Extracted data entries:
++++++++++
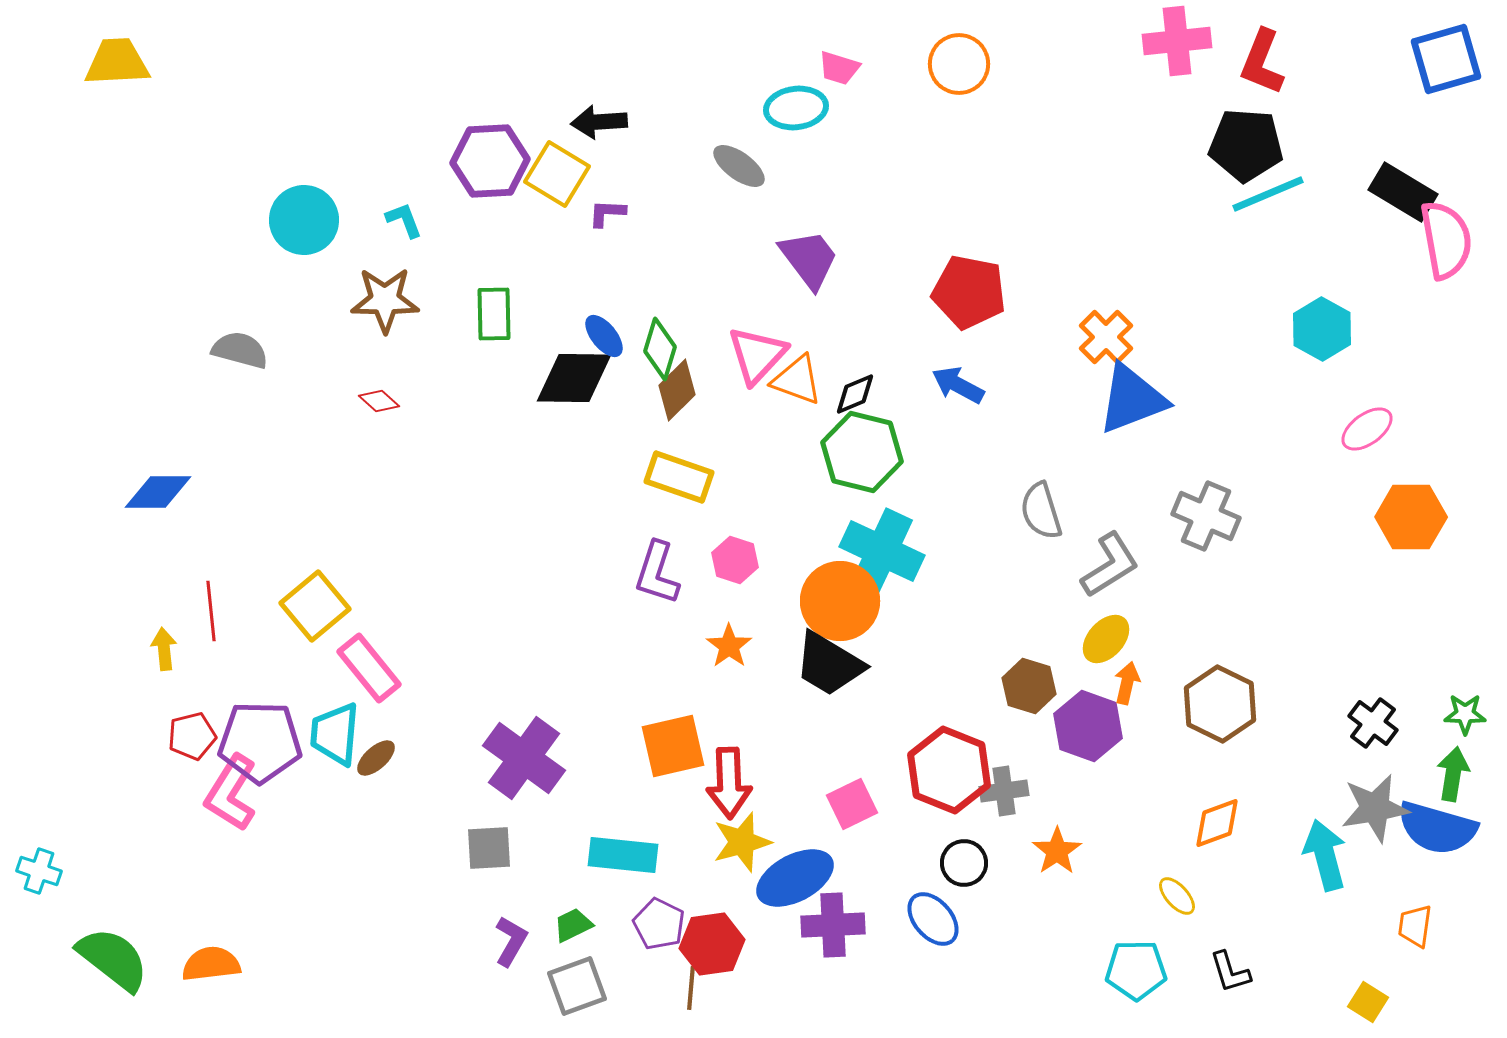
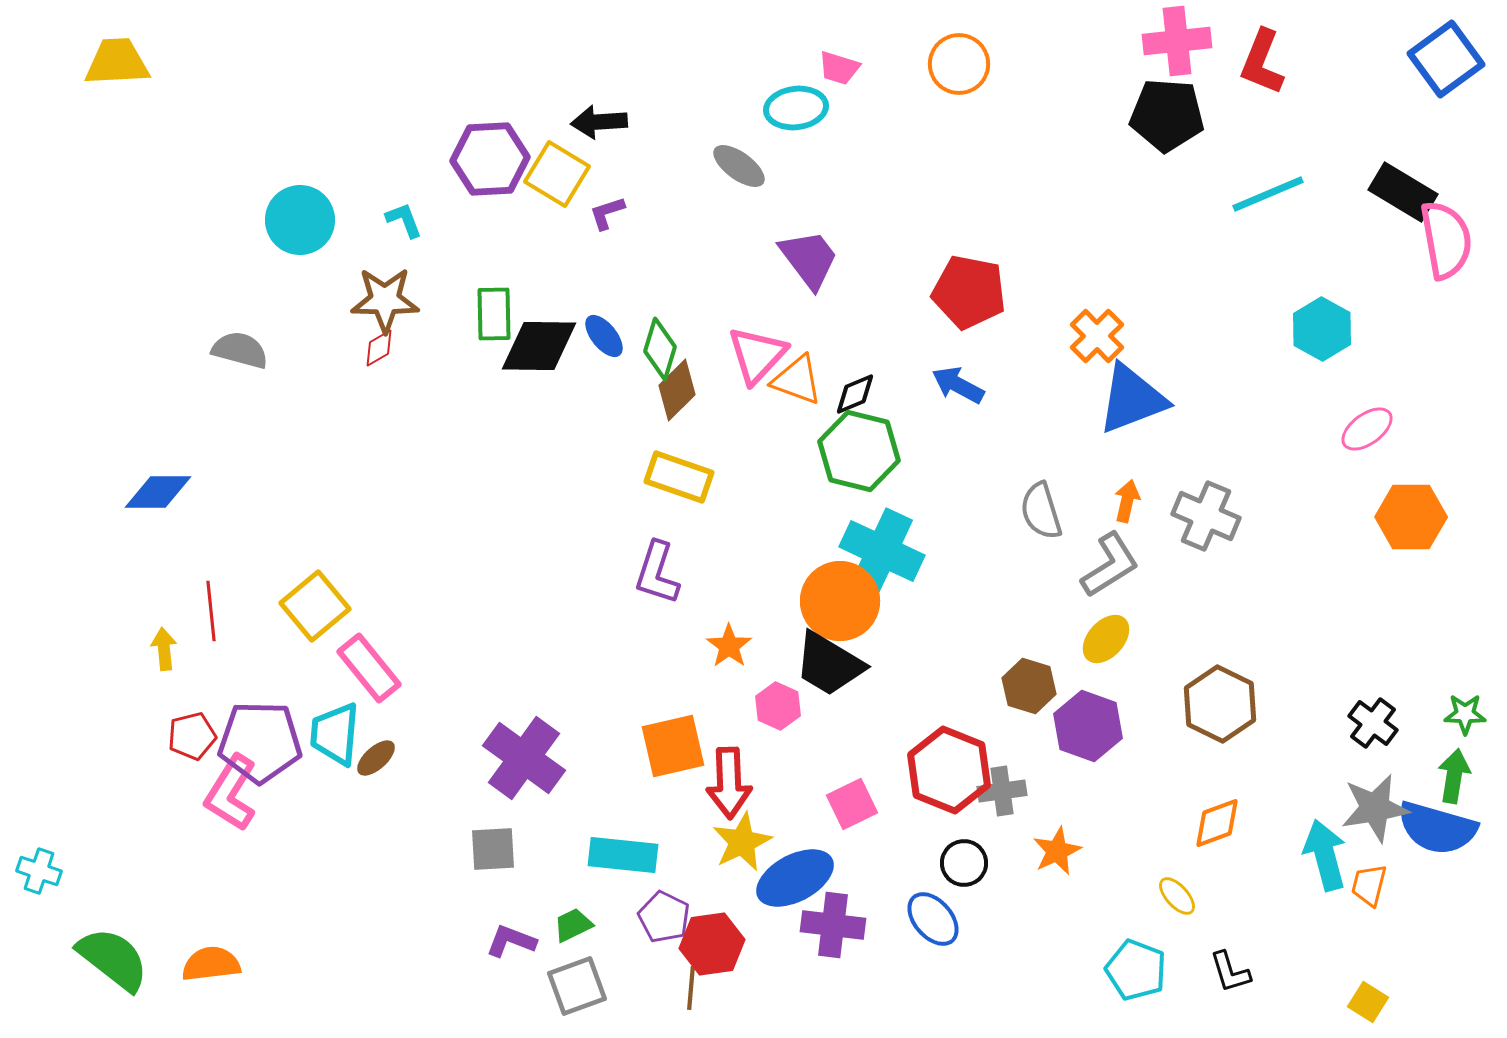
blue square at (1446, 59): rotated 20 degrees counterclockwise
black pentagon at (1246, 145): moved 79 px left, 30 px up
purple hexagon at (490, 161): moved 2 px up
purple L-shape at (607, 213): rotated 21 degrees counterclockwise
cyan circle at (304, 220): moved 4 px left
orange cross at (1106, 337): moved 9 px left, 1 px up
black diamond at (574, 378): moved 35 px left, 32 px up
red diamond at (379, 401): moved 53 px up; rotated 72 degrees counterclockwise
green hexagon at (862, 452): moved 3 px left, 1 px up
pink hexagon at (735, 560): moved 43 px right, 146 px down; rotated 6 degrees clockwise
orange arrow at (1127, 683): moved 182 px up
green arrow at (1453, 774): moved 1 px right, 2 px down
gray cross at (1004, 791): moved 2 px left
yellow star at (742, 842): rotated 10 degrees counterclockwise
gray square at (489, 848): moved 4 px right, 1 px down
orange star at (1057, 851): rotated 9 degrees clockwise
purple pentagon at (659, 924): moved 5 px right, 7 px up
purple cross at (833, 925): rotated 10 degrees clockwise
orange trapezoid at (1415, 926): moved 46 px left, 41 px up; rotated 6 degrees clockwise
purple L-shape at (511, 941): rotated 99 degrees counterclockwise
cyan pentagon at (1136, 970): rotated 22 degrees clockwise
++++++++++
When you write out the data, keep every line exact and drop the pictures.

(Task result):
blue square at (1446, 59): rotated 20 degrees counterclockwise
black pentagon at (1246, 145): moved 79 px left, 30 px up
purple hexagon at (490, 161): moved 2 px up
purple L-shape at (607, 213): rotated 21 degrees counterclockwise
cyan circle at (304, 220): moved 4 px left
orange cross at (1106, 337): moved 9 px left, 1 px up
black diamond at (574, 378): moved 35 px left, 32 px up
red diamond at (379, 401): moved 53 px up; rotated 72 degrees counterclockwise
green hexagon at (862, 452): moved 3 px left, 1 px up
pink hexagon at (735, 560): moved 43 px right, 146 px down; rotated 6 degrees clockwise
orange arrow at (1127, 683): moved 182 px up
green arrow at (1453, 774): moved 1 px right, 2 px down
gray cross at (1004, 791): moved 2 px left
yellow star at (742, 842): rotated 10 degrees counterclockwise
gray square at (489, 848): moved 4 px right, 1 px down
orange star at (1057, 851): rotated 9 degrees clockwise
purple pentagon at (659, 924): moved 5 px right, 7 px up
purple cross at (833, 925): rotated 10 degrees clockwise
orange trapezoid at (1415, 926): moved 46 px left, 41 px up; rotated 6 degrees clockwise
purple L-shape at (511, 941): rotated 99 degrees counterclockwise
cyan pentagon at (1136, 970): rotated 22 degrees clockwise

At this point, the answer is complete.